Scene images with change listings:
::::
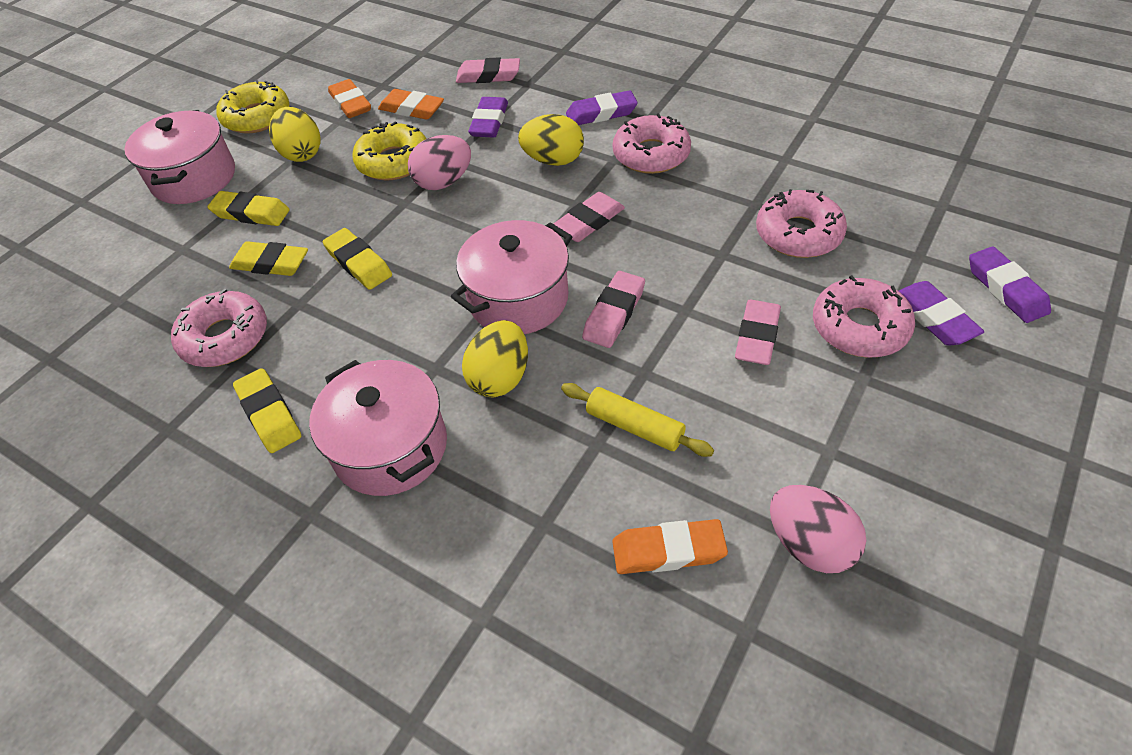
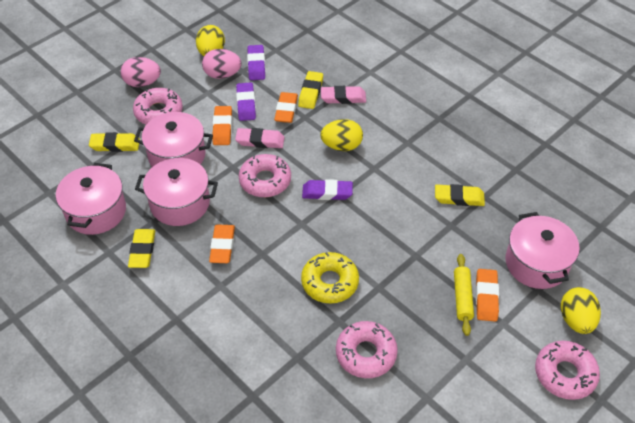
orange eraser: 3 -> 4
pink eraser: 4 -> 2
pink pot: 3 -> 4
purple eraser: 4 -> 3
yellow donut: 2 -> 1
::::
**Brief:**
Please go through the data above and copy each line that has the word "eraser".

**Output of the task:**
orange eraser: 3 -> 4
pink eraser: 4 -> 2
purple eraser: 4 -> 3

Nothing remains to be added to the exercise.